■ WORK INSTRUCTION
Reproduce the line that holds "LDR3: GL5539 (+3V3, COM)" together with all the lines after it up to the end of the entries.

-- SUPPLIED ENTRIES follows --

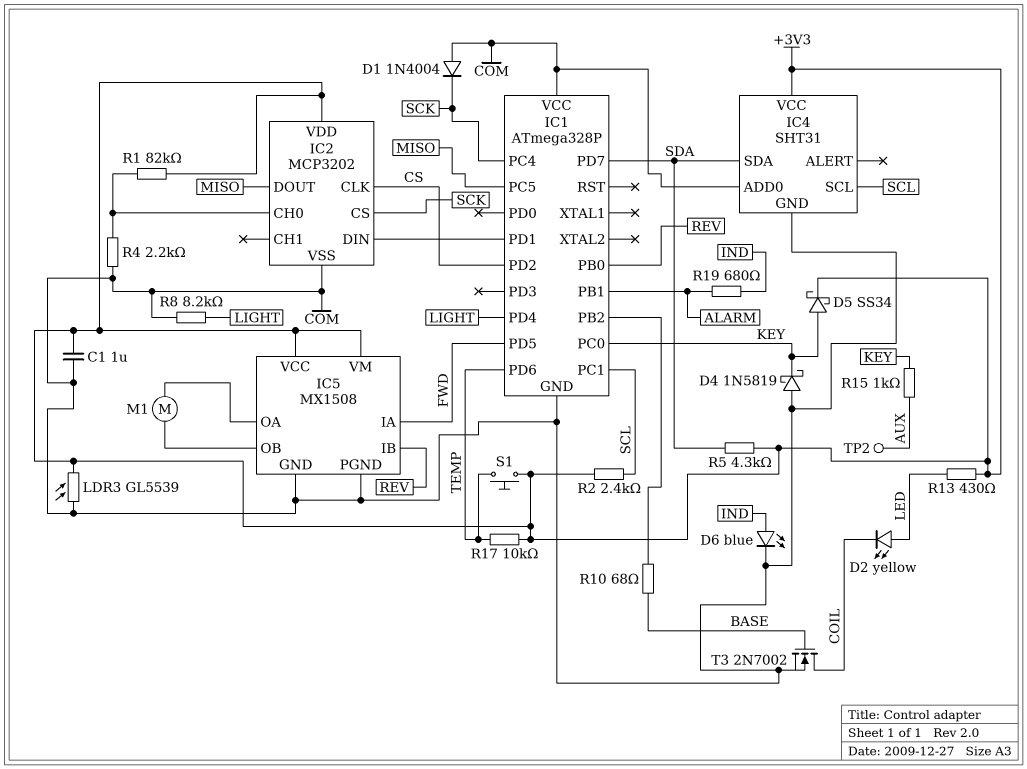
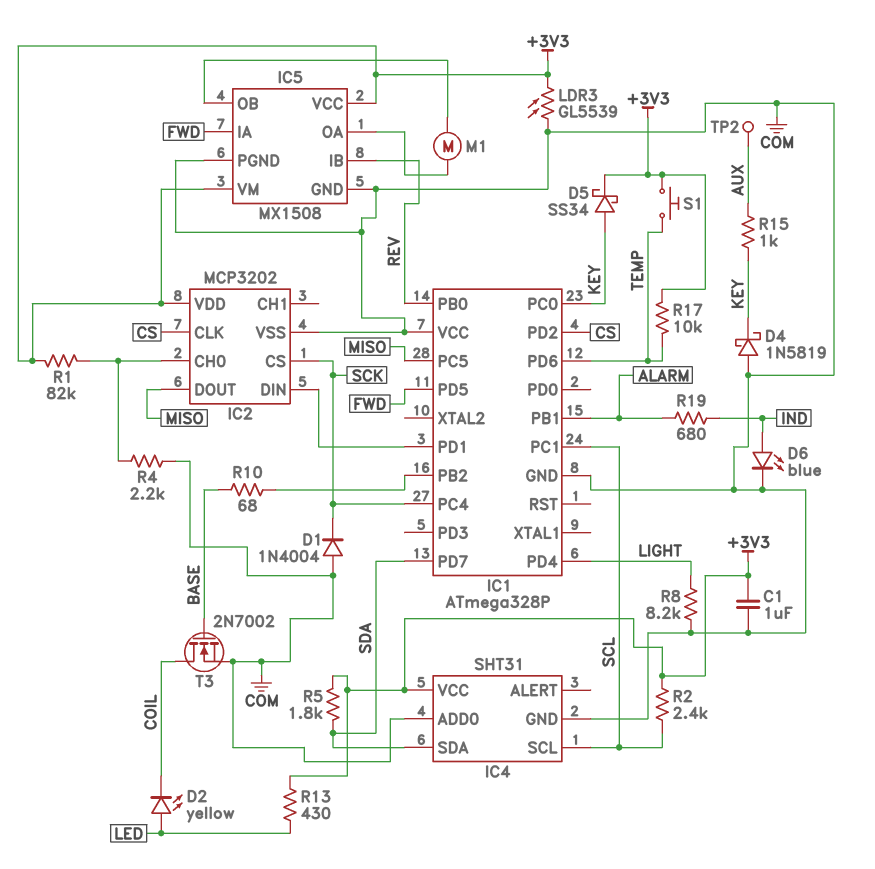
R5: 4.3k (+3V3, SDA) -> 1.8k (+3V3, SDA)

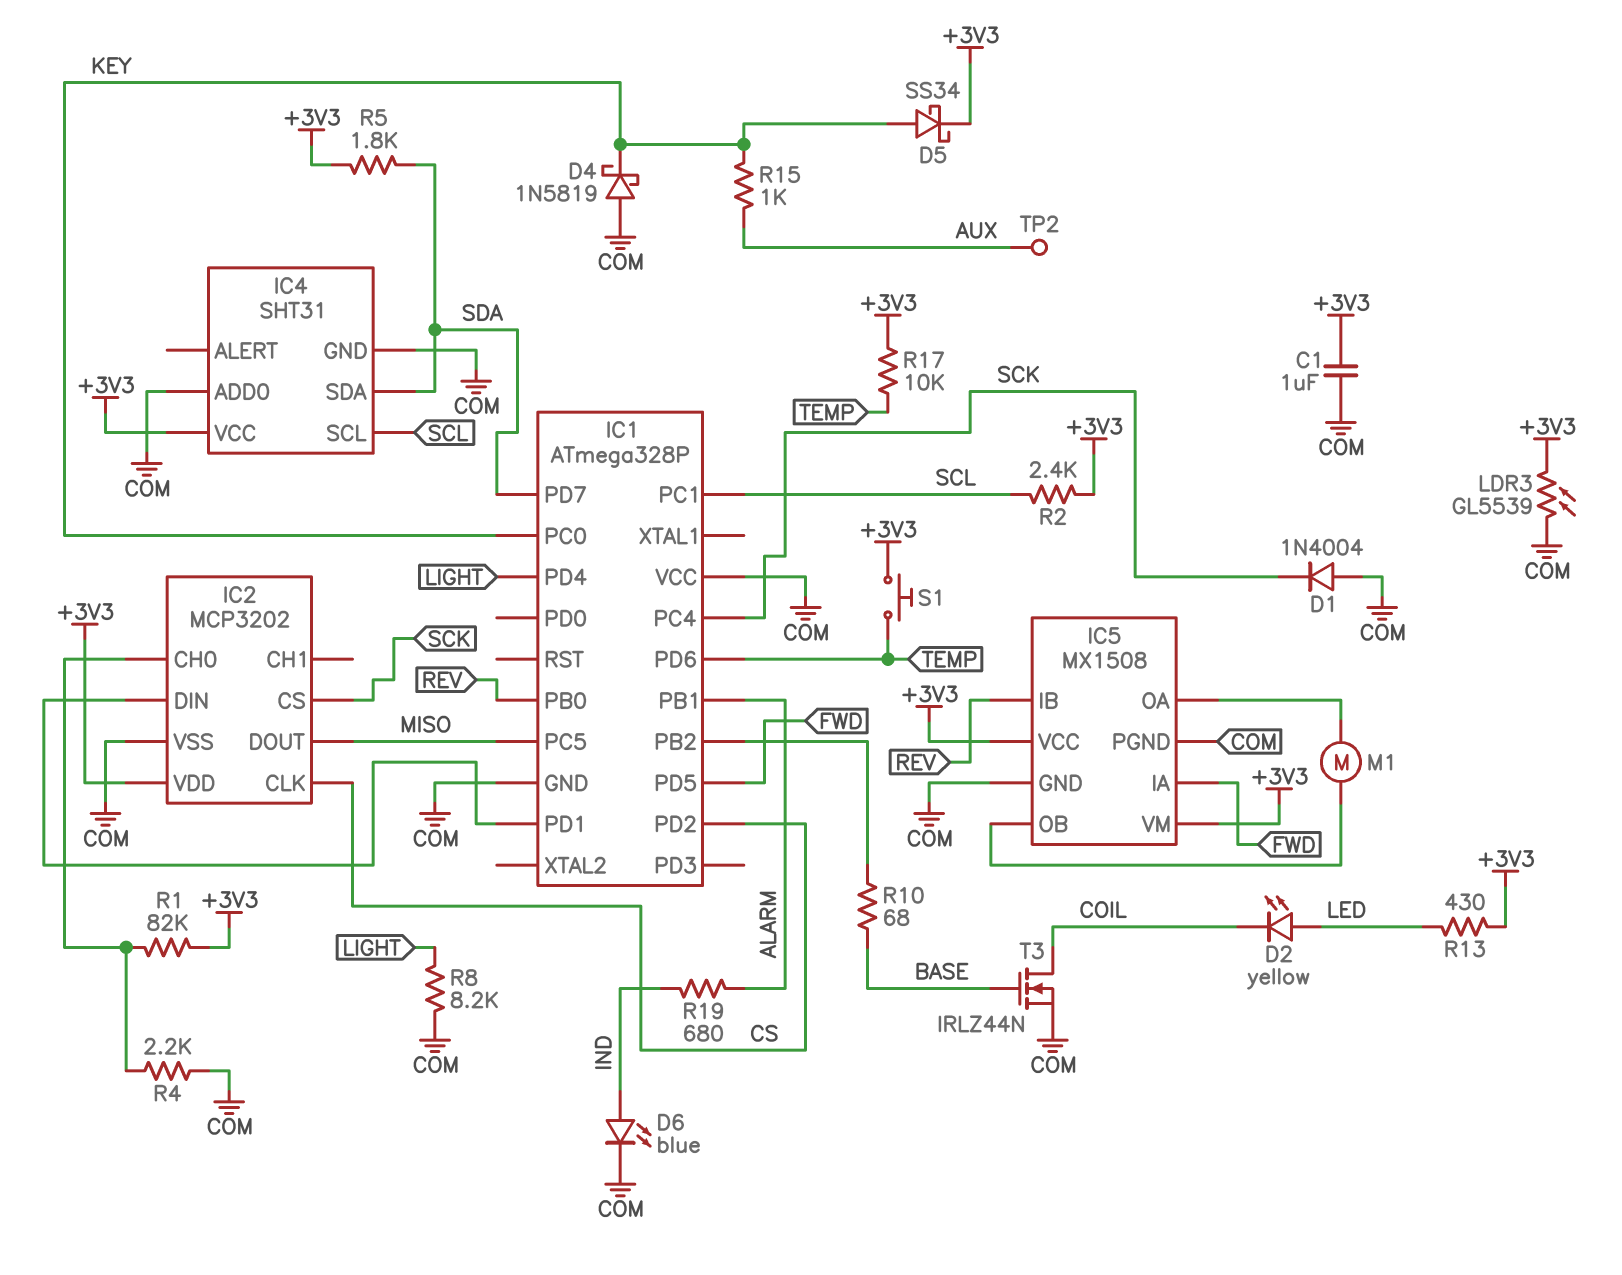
T3: NMOS 2N7002 (G BASE, D COIL, S COM) -> NMOS IRLZ44N (G BASE, D COIL, S COM)

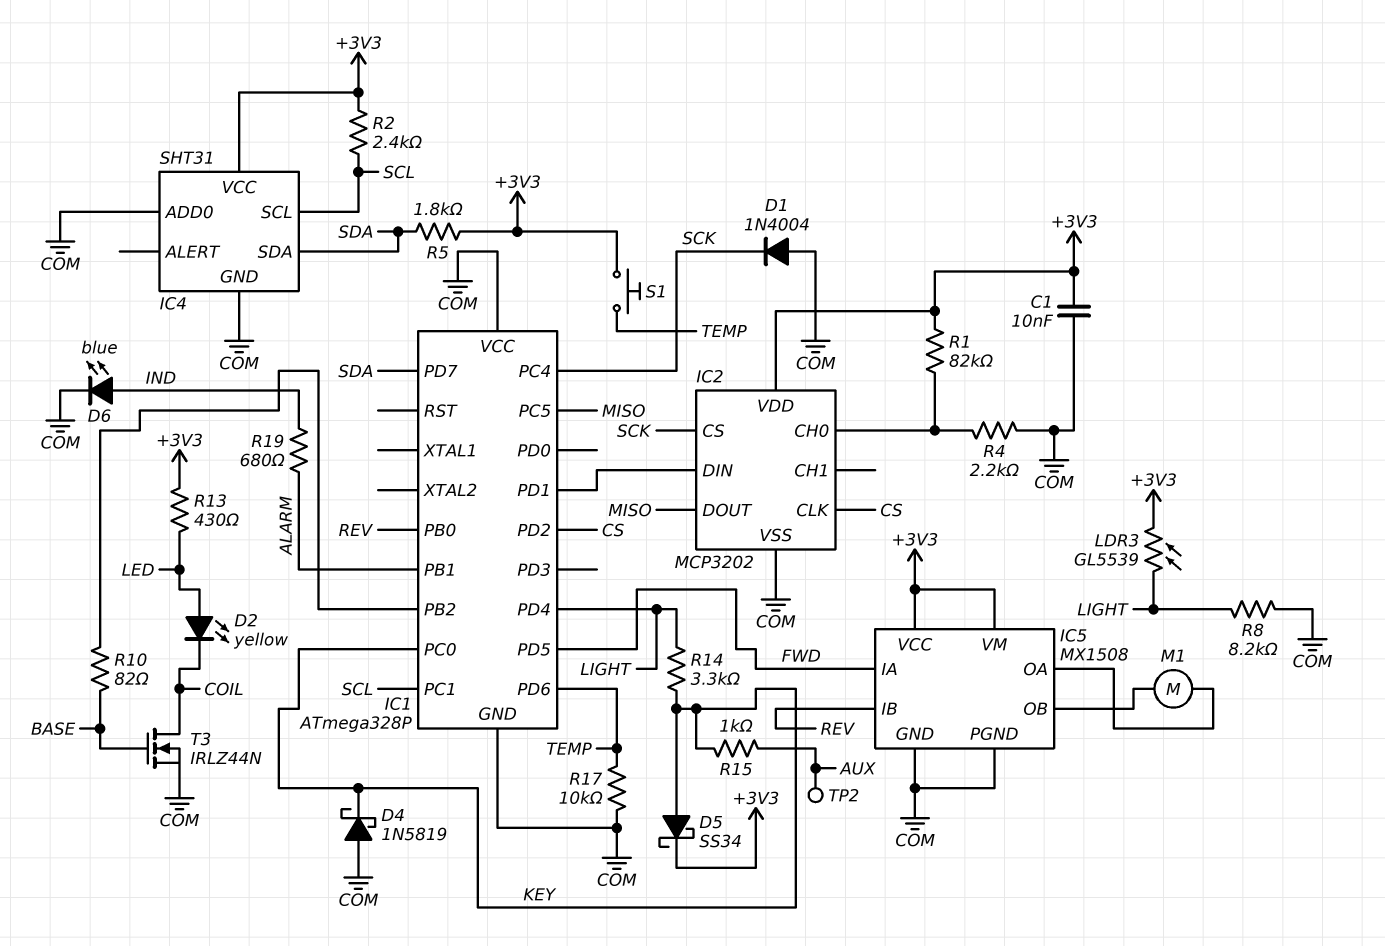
C1: 1uF (+3V3, COM) -> 10nF (+3V3, COM)
LDR3: GL5539 (+3V3, COM) -> GL5539 (+3V3, LIGHT)
R10: 68 (BASE, IC1/PB2) -> 82 (BASE, IC1/PB2)
R14: none -> 3.3k (KEY, LIGHT)
R17: 10k (+3V3, TEMP) -> 10k (COM, TEMP)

-- SUPPLIED ENTRIES concluded --

■ ANSWER TO THIS TASK
LDR3: GL5539 (+3V3, COM) -> GL5539 (+3V3, LIGHT)
R10: 68 (BASE, IC1/PB2) -> 82 (BASE, IC1/PB2)
R14: none -> 3.3k (KEY, LIGHT)
R17: 10k (+3V3, TEMP) -> 10k (COM, TEMP)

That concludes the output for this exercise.